WHAT NEEDS TO BE DONE: All lines of the listing that contain "orange" should be shown in full.

---- EXCERPTED RECORDS

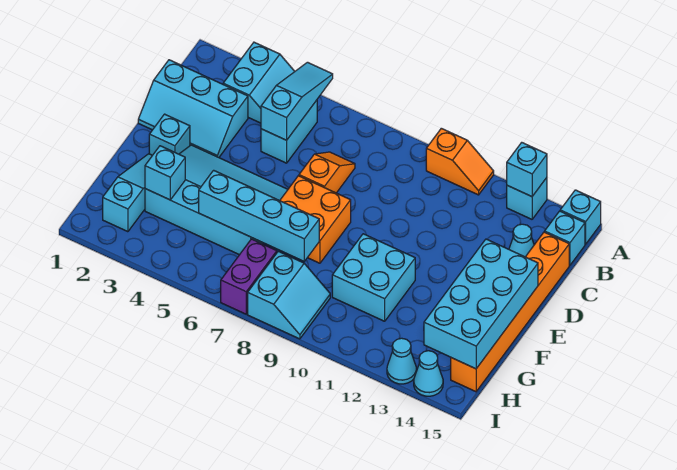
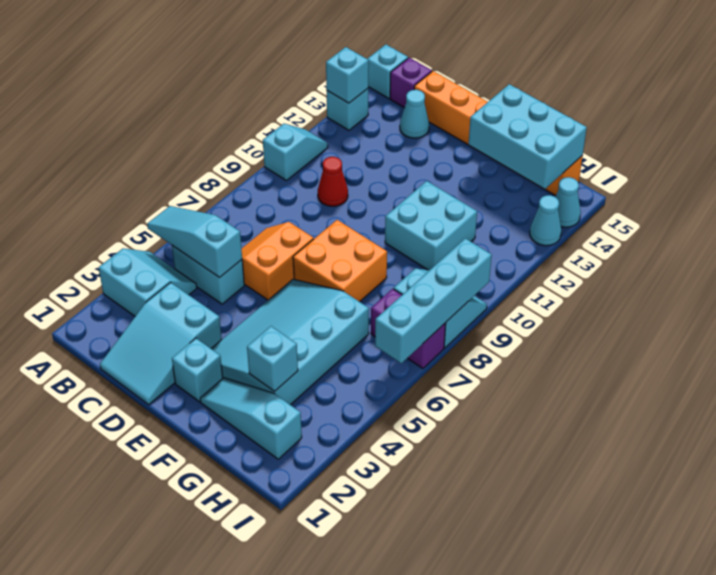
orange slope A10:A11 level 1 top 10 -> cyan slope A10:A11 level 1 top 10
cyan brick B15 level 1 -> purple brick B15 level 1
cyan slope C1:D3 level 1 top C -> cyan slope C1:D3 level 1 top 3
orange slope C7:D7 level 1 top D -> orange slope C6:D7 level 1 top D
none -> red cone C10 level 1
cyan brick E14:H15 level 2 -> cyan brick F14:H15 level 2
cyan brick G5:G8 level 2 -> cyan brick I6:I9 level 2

--------
---- EXCERPTED RECORDS

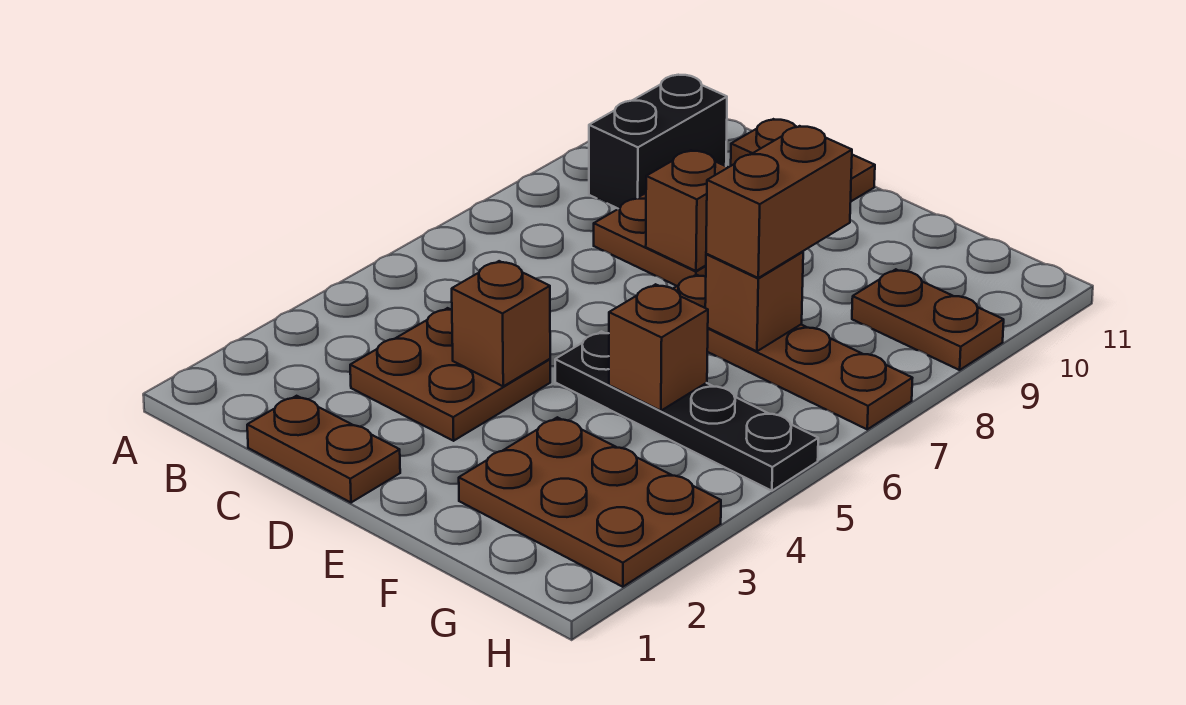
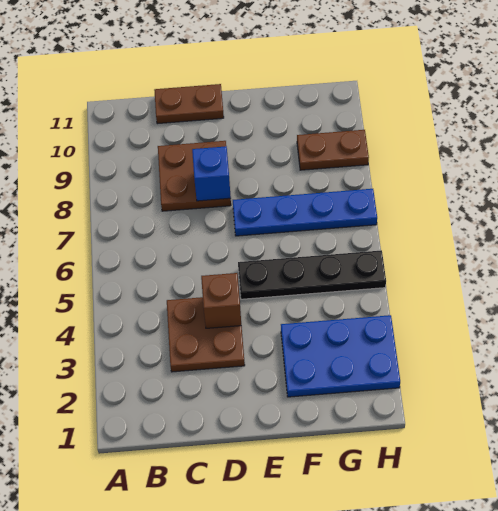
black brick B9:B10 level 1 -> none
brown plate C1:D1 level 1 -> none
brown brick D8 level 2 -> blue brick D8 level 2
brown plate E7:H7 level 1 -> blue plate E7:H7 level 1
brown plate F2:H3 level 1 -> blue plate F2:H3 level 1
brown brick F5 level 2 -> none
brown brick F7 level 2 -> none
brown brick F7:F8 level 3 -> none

--------
---- EXCERPTED RECORDS

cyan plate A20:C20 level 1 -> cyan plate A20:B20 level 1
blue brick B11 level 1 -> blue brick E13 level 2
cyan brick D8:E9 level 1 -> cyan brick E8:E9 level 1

--------

RESULT:
orange slope A10:A11 level 1 top 10 -> cyan slope A10:A11 level 1 top 10
orange slope C7:D7 level 1 top D -> orange slope C6:D7 level 1 top D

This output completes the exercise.